Assignment: Transcribe all the data below exactly, leaving its pictures out.

(Structured diff data)
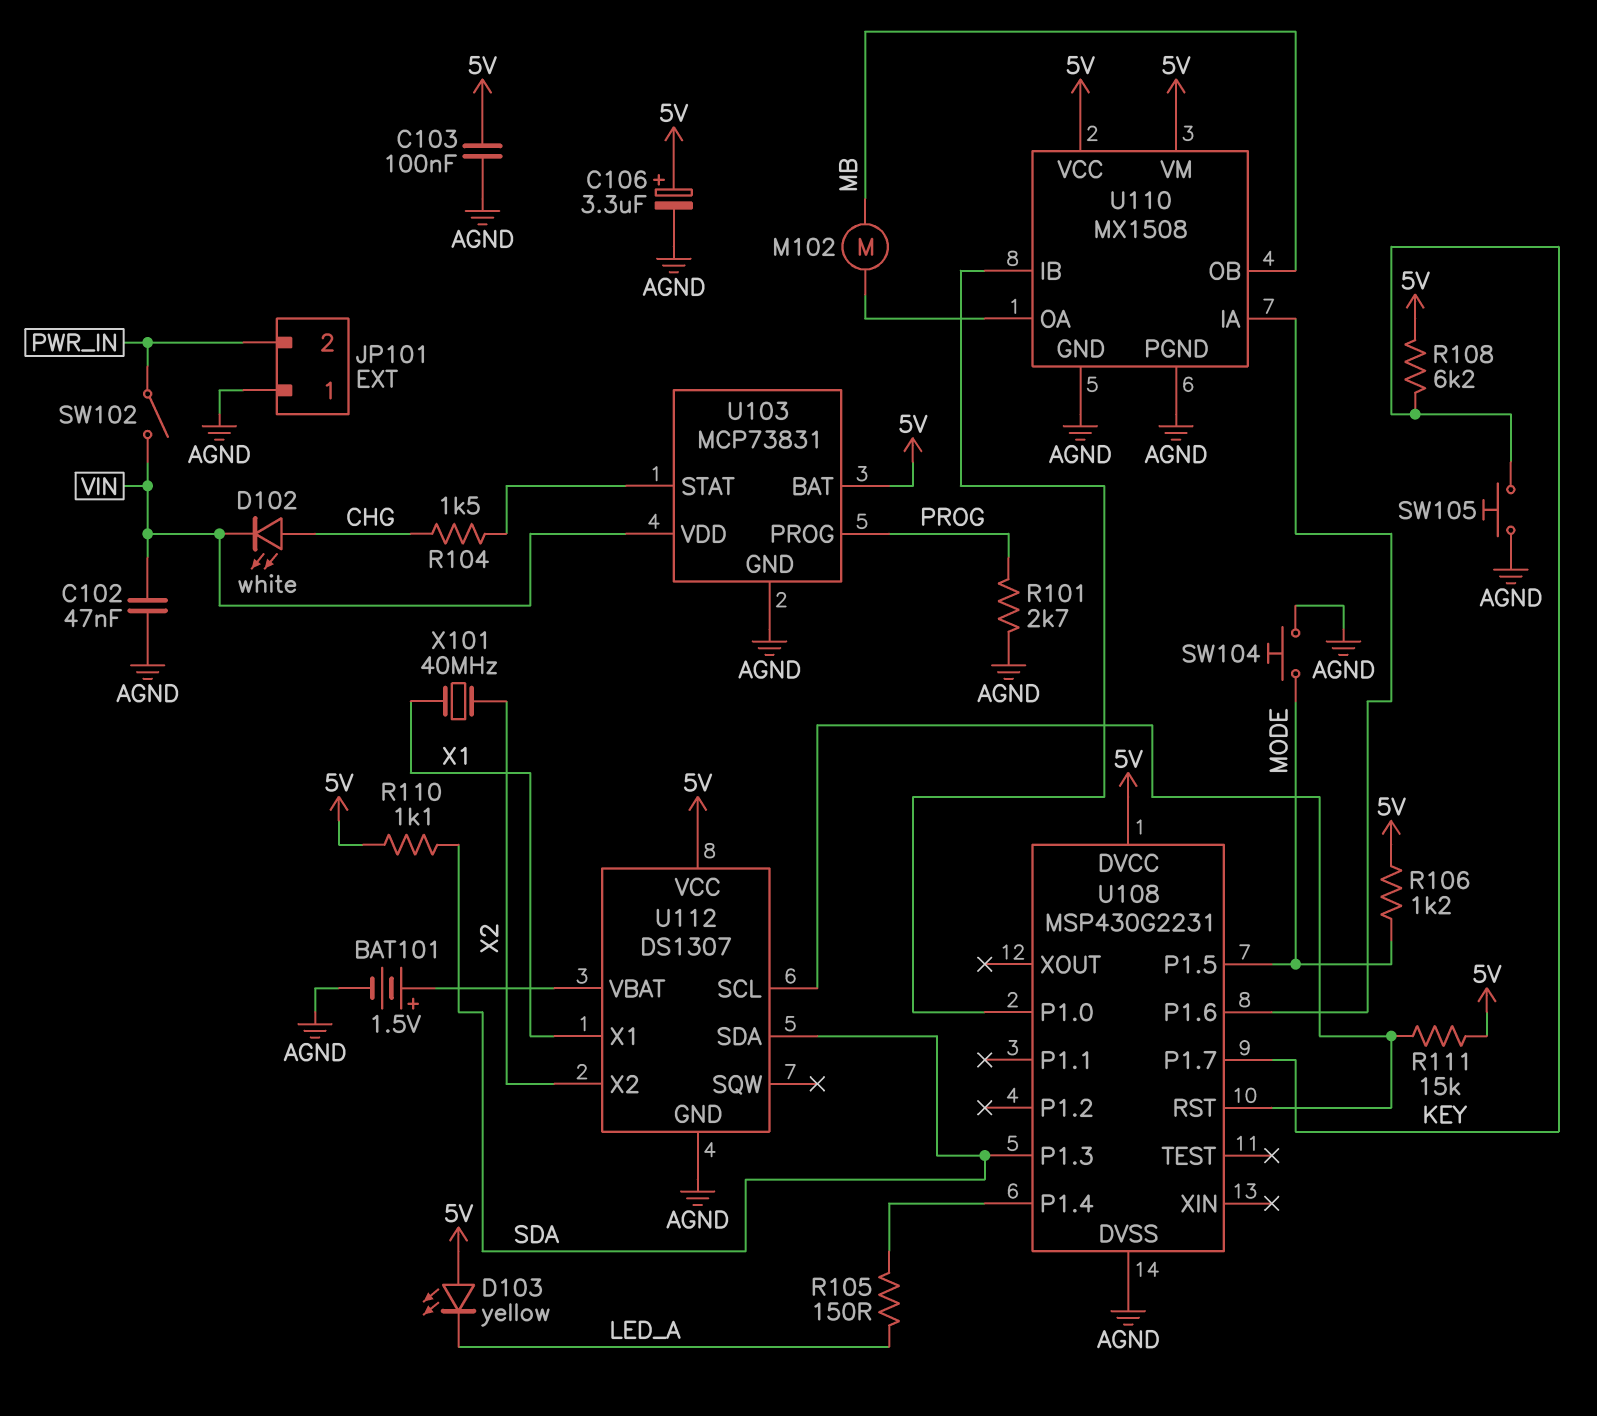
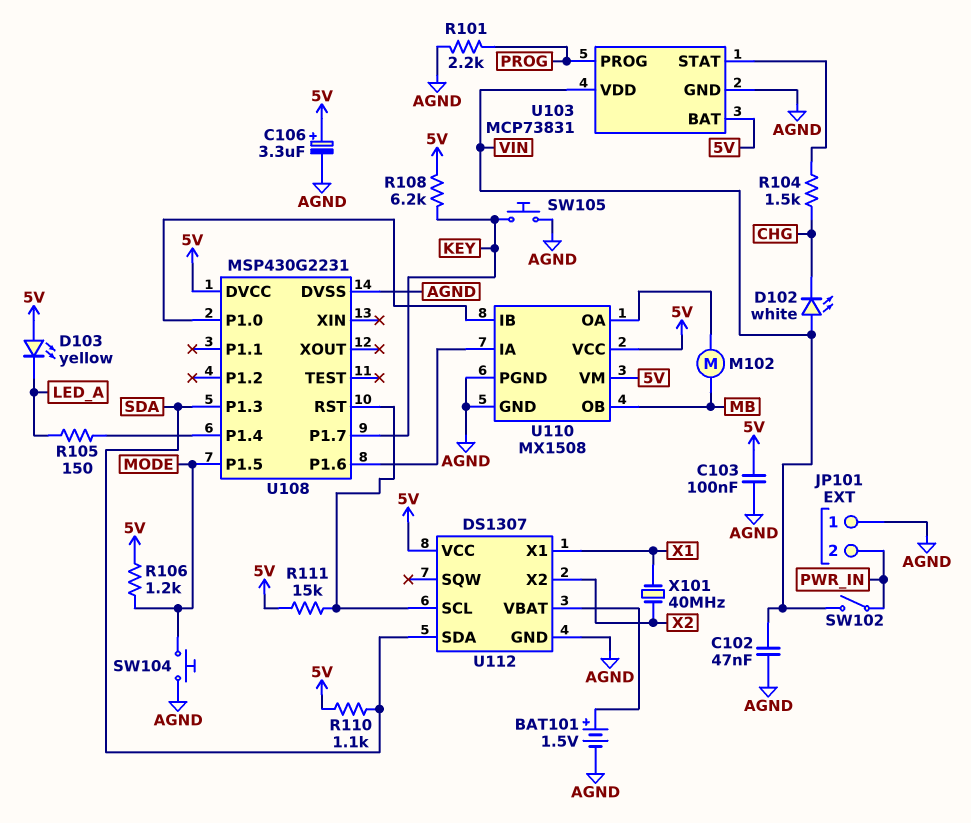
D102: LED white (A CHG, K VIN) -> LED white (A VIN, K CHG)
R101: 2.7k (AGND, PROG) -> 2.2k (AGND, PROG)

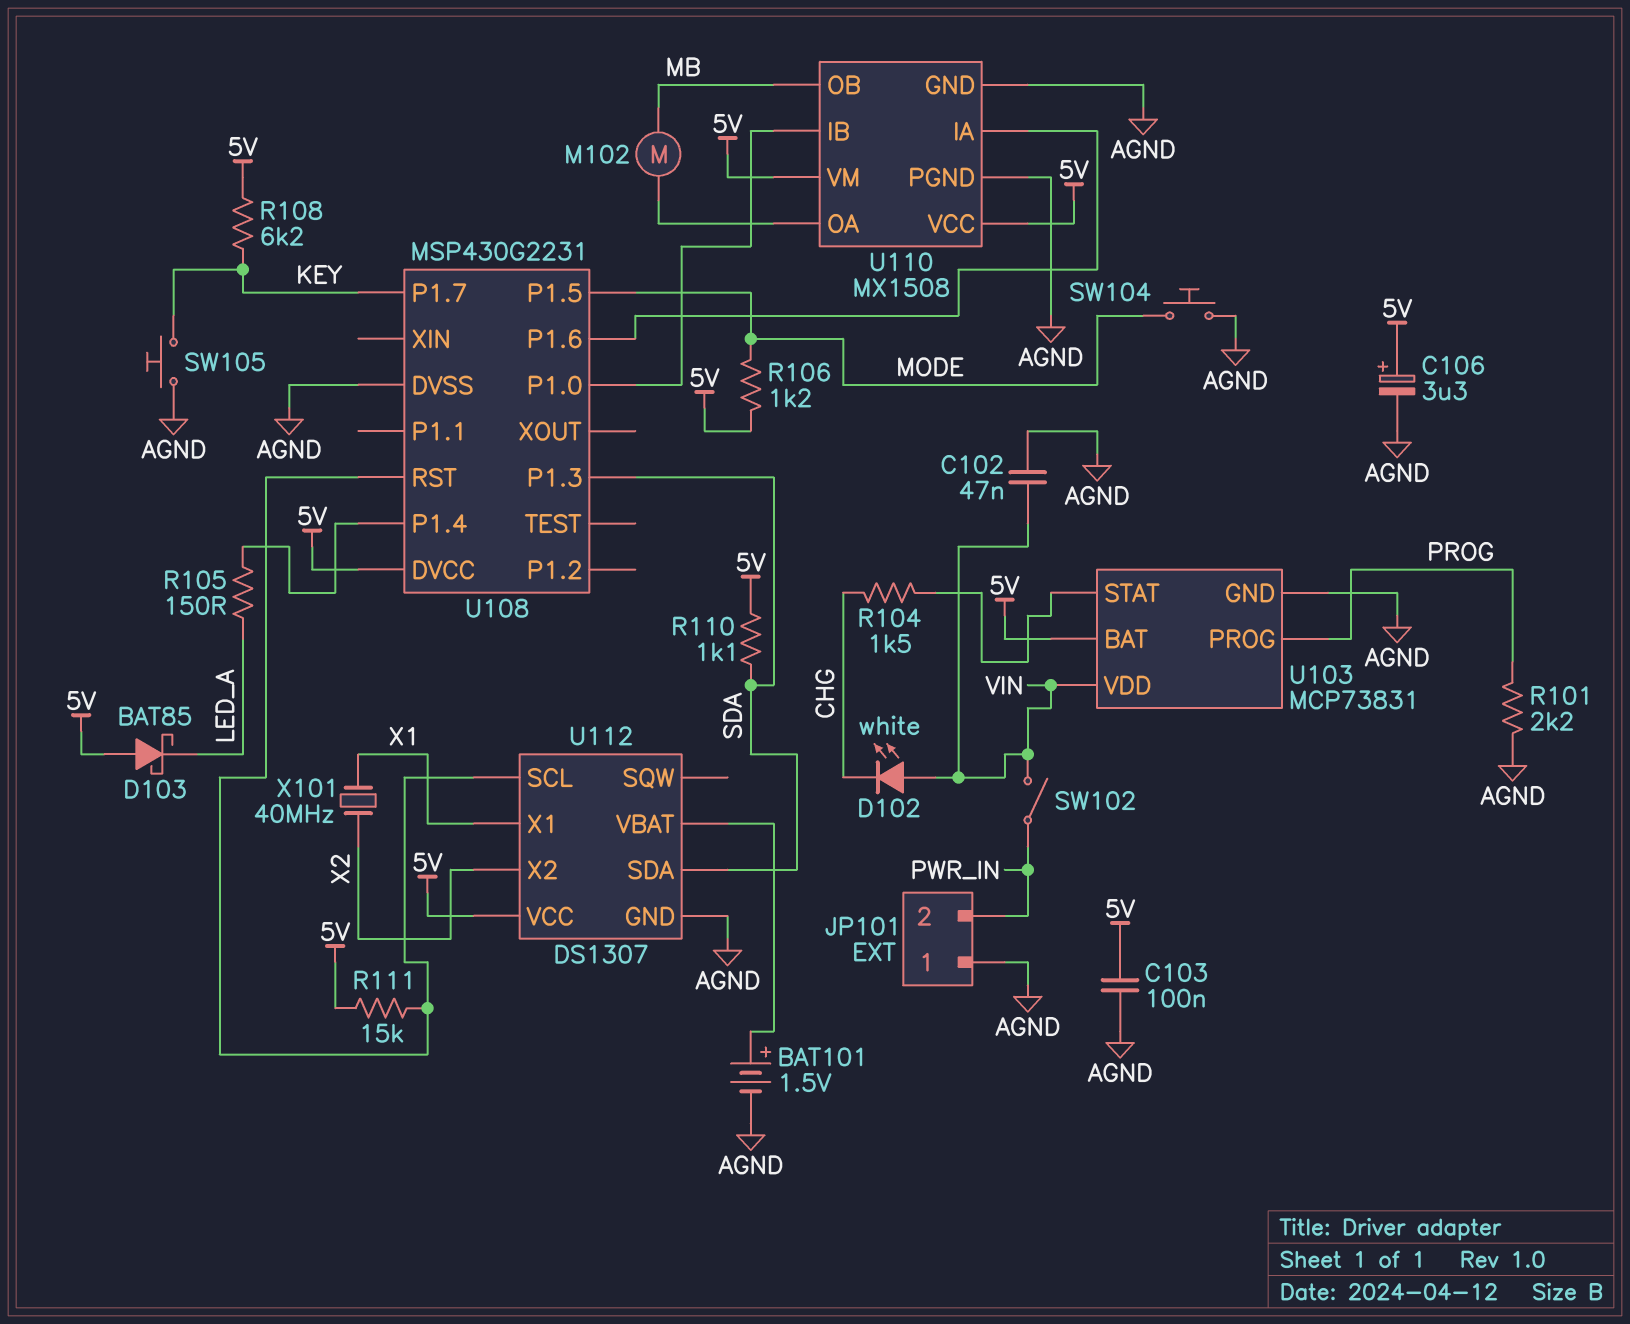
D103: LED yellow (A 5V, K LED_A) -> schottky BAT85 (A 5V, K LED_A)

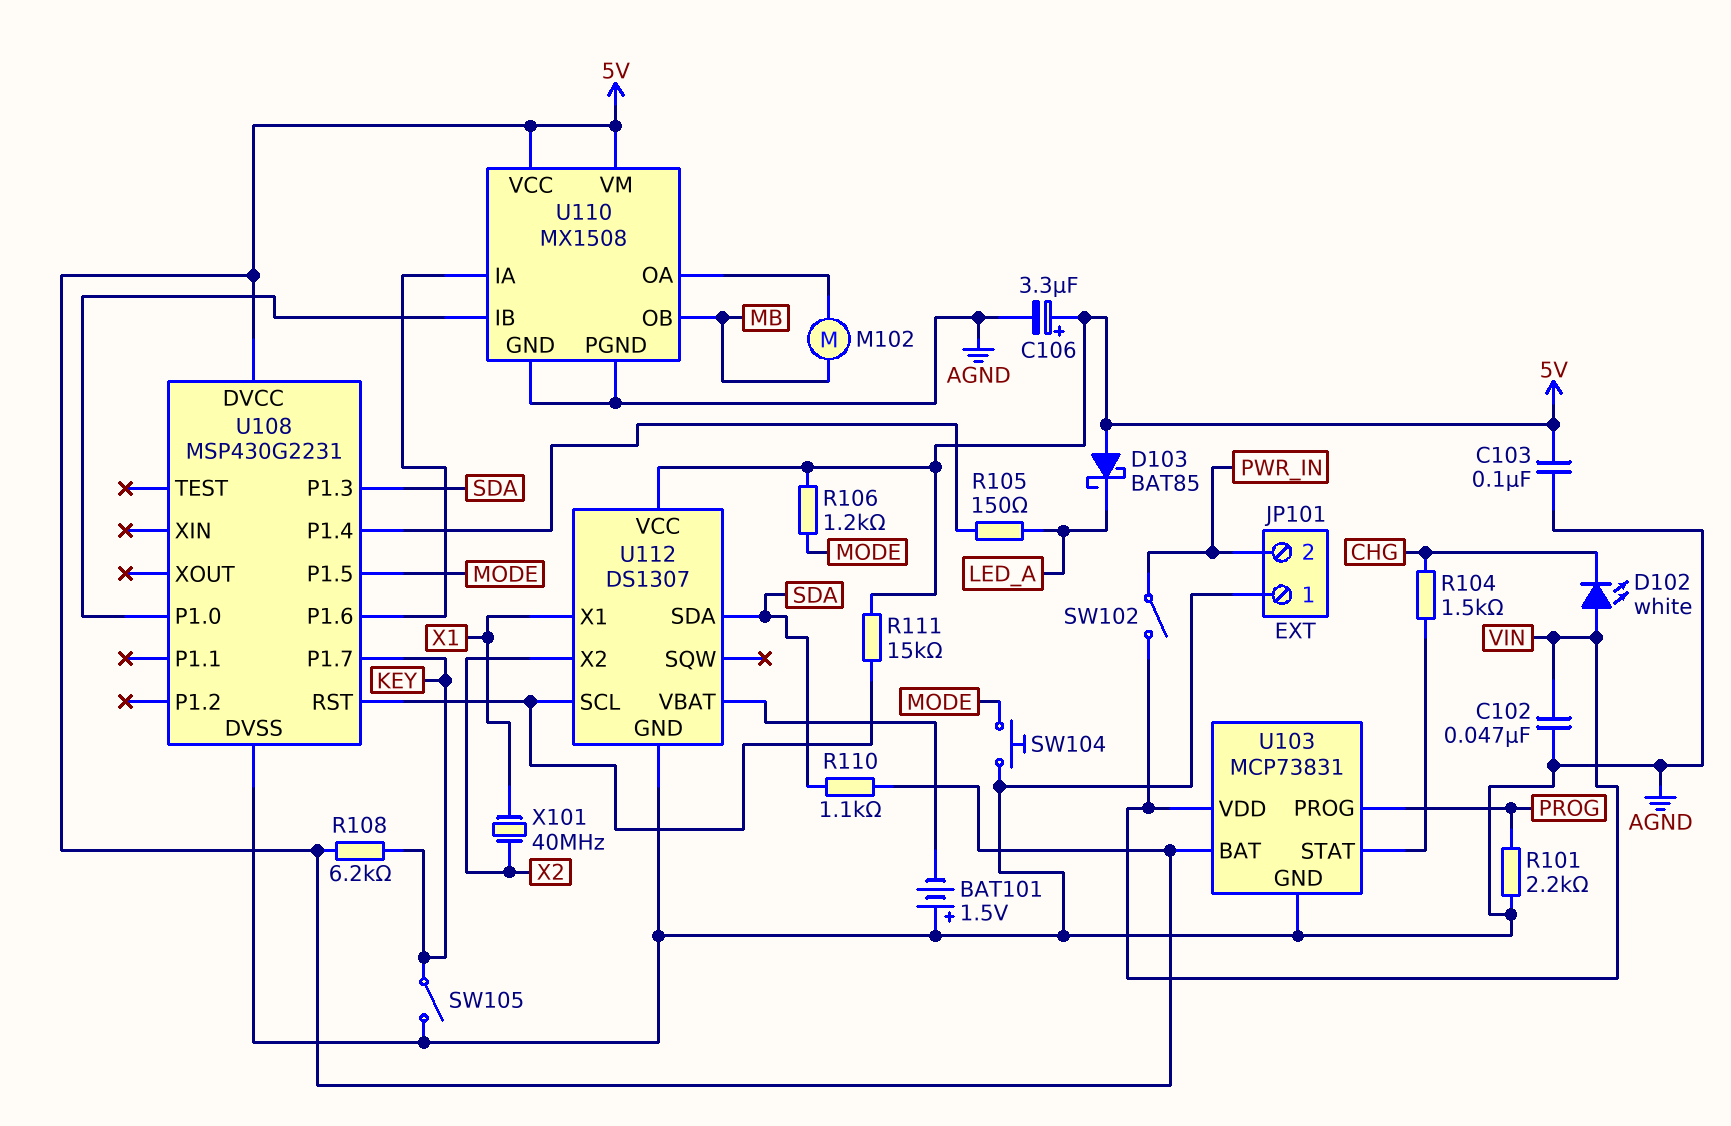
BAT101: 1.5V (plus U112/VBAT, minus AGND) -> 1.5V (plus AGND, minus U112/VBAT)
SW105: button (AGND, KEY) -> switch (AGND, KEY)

Response to the task:
D102: LED white (A CHG, K VIN) -> LED white (A VIN, K CHG)
R101: 2.7k (AGND, PROG) -> 2.2k (AGND, PROG)

D103: LED yellow (A 5V, K LED_A) -> schottky BAT85 (A 5V, K LED_A)

BAT101: 1.5V (plus U112/VBAT, minus AGND) -> 1.5V (plus AGND, minus U112/VBAT)
SW105: button (AGND, KEY) -> switch (AGND, KEY)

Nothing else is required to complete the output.